"""

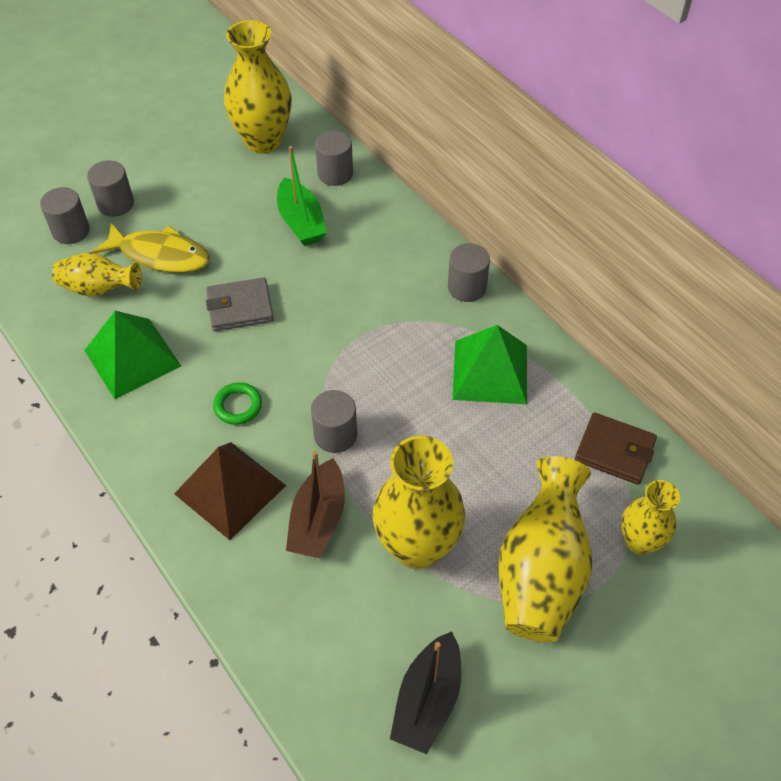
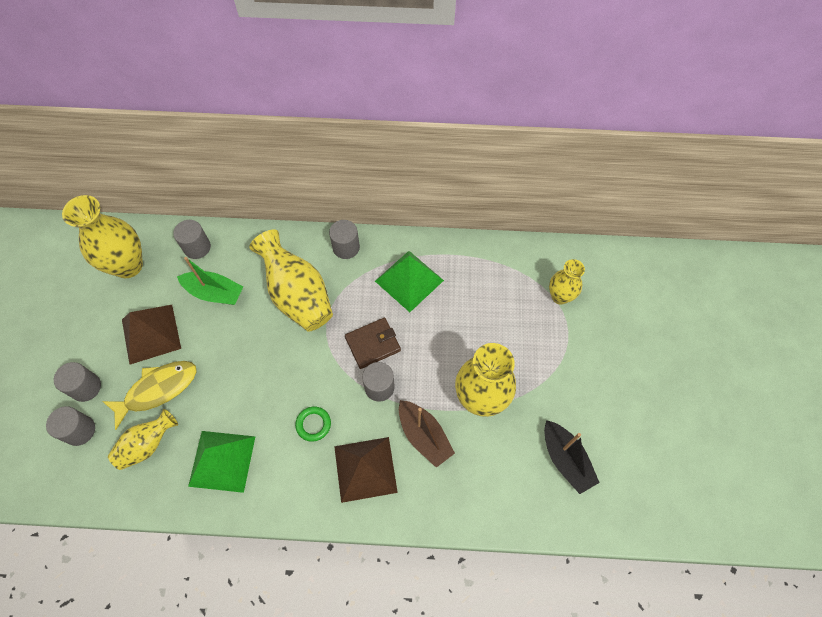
camera: 50 degrees left, 10 degrees up
(212, 208) = (151, 333): none -> brown pyramid
(240, 307) = (244, 373): grey wallet -> none
(540, 572) = (540, 353): yellow vase -> yellow vase (298, 295)
(614, 451) = (504, 264): brown wallet -> brown wallet (373, 344)

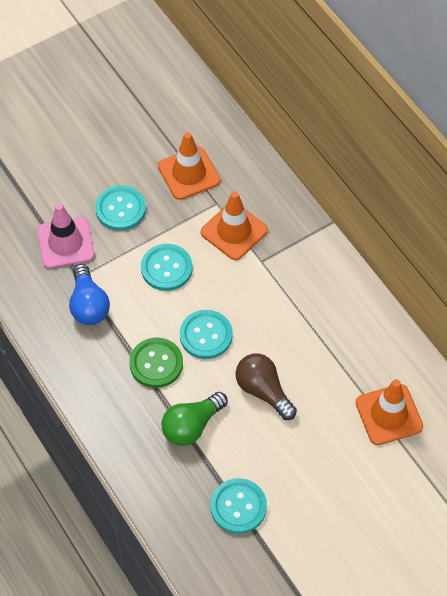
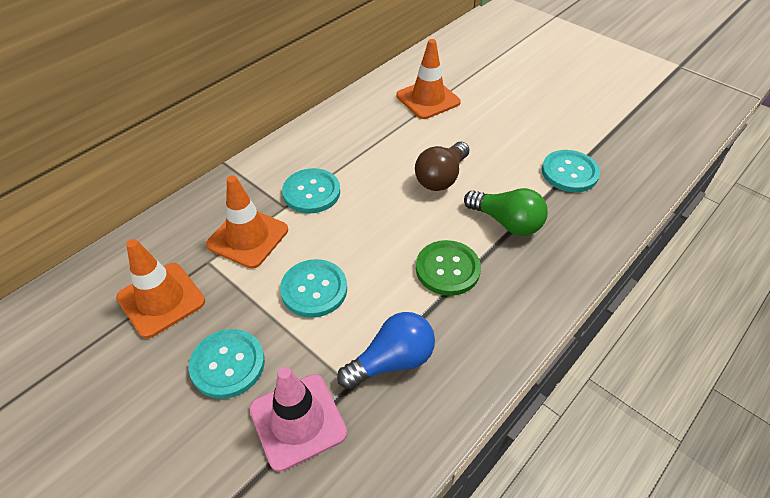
camera: 105 degrees left, 10 degrees down
(206, 335) = (394, 233): turquoise button -> turquoise button (311, 192)

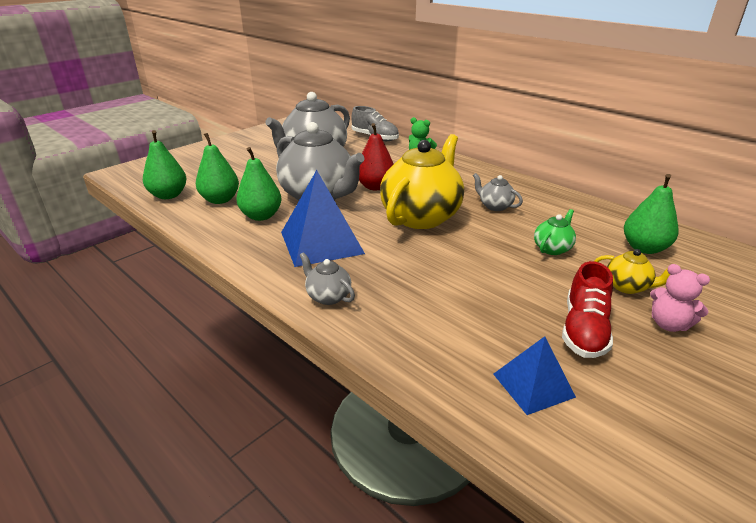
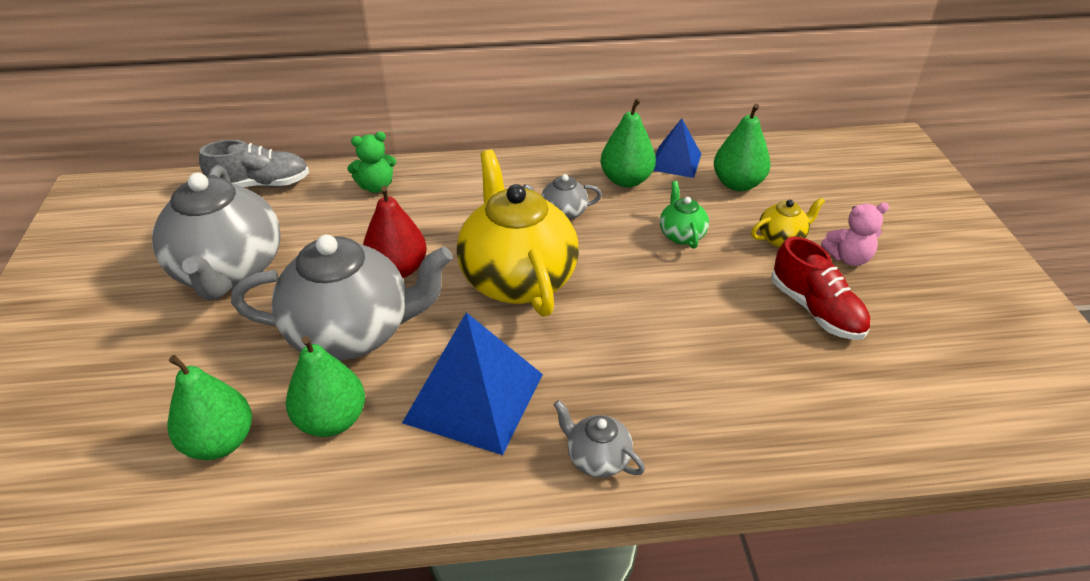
camera: 50 degrees left, 10 degrees up
(168, 195) = (111, 501): green pear -> green pear (626, 180)
(328, 296) = (597, 458): grey teapot -> grey teapot turned 45 degrees clockwise
(533, 385) = (860, 394): blue pyramid -> blue pyramid (675, 161)

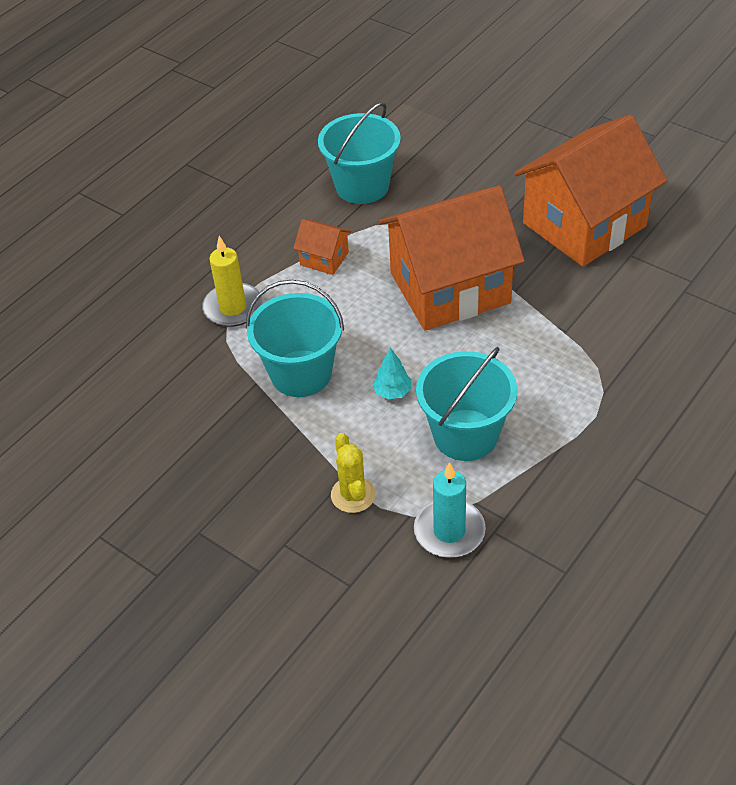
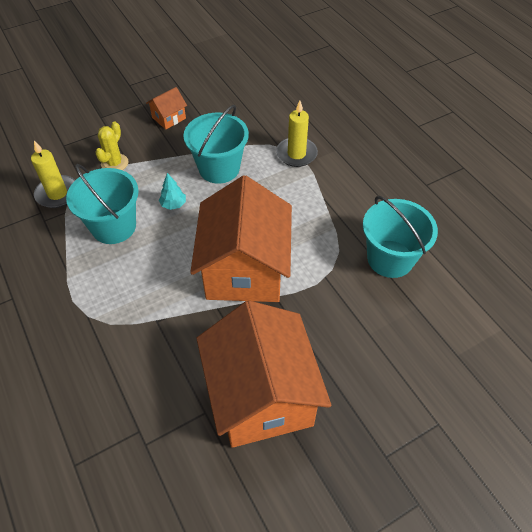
camera: 110 degrees right, 5 degrees up
(324, 258) = (317, 210): orange house -> orange house (169, 118)
(353, 495) = (114, 163): yellow cactus -> yellow cactus turned 75 degrees counterclockwise
(449, 531) = (57, 194): turquoise candle -> yellow candle

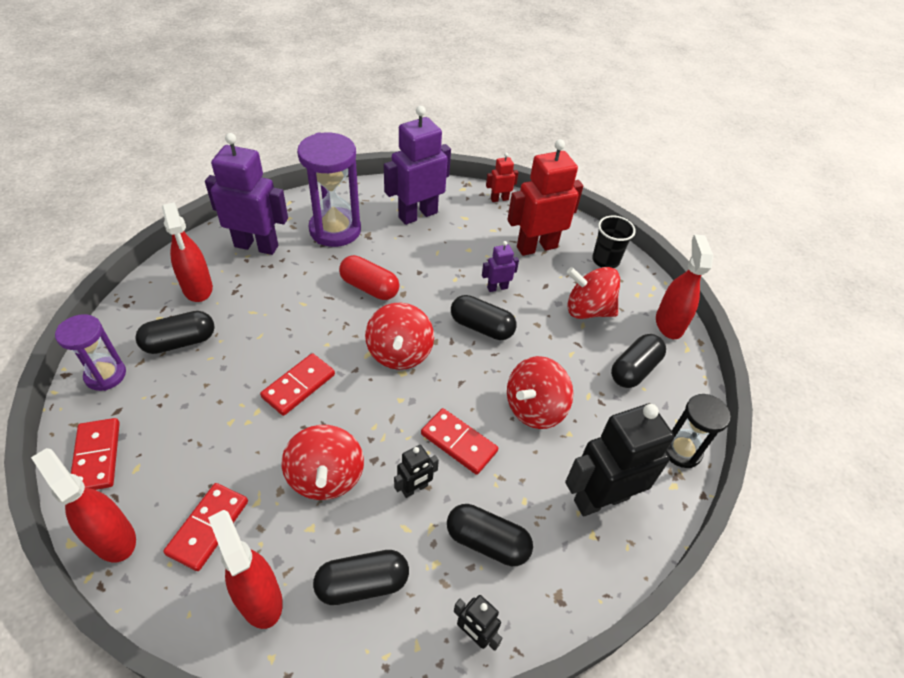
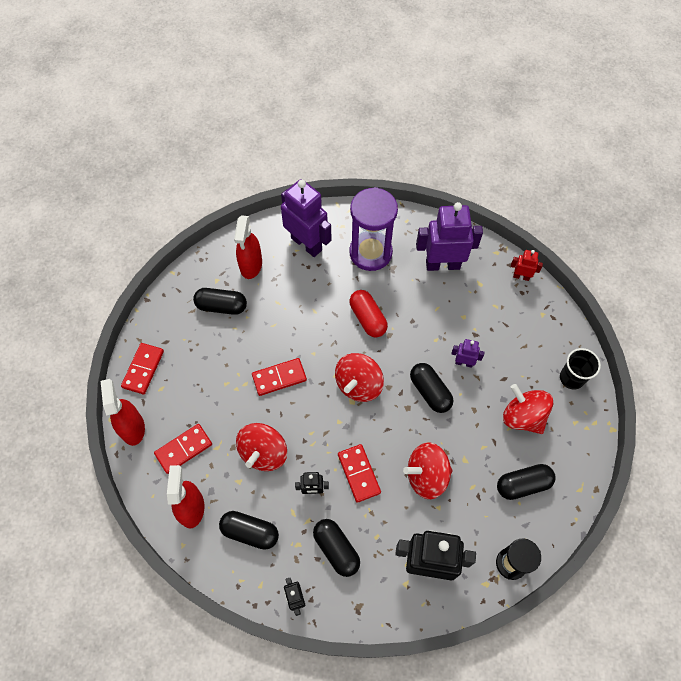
camera: 35 degrees right, 15 degrees up
(105, 375) = (169, 311): purple hourglass -> none
(536, 247) = (521, 339): red robot -> none
(669, 323) = (582, 461): red spray bottle -> none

"""

• [EXERCISE DIRECTIONS]:
Leaving out every picture, repeat exactly the lines of the records from the start through the line that has "(324, 258) = (317, 210): orange".

• [SOLUTION TO THE PROBLEM]:
camera: 50 degrees left, 10 degrees up
(212, 208) = (151, 333): none -> brown pyramid
(240, 307) = (244, 373): grey wallet -> none
(540, 572) = (540, 353): yellow vase -> yellow vase (298, 295)
(614, 451) = (504, 264): brown wallet -> brown wallet (373, 344)

camera: 105 degrees left, 10 degrees down
(206, 335) = (394, 233): turquoise button -> turquoise button (311, 192)

camera: 50 degrees left, 10 degrees up
(168, 195) = (111, 501): green pear -> green pear (626, 180)
(328, 296) = (597, 458): grey teapot -> grey teapot turned 45 degrees clockwise
(533, 385) = (860, 394): blue pyramid -> blue pyramid (675, 161)

camera: 110 degrees right, 5 degrees up
(324, 258) = (317, 210): orange house -> orange house (169, 118)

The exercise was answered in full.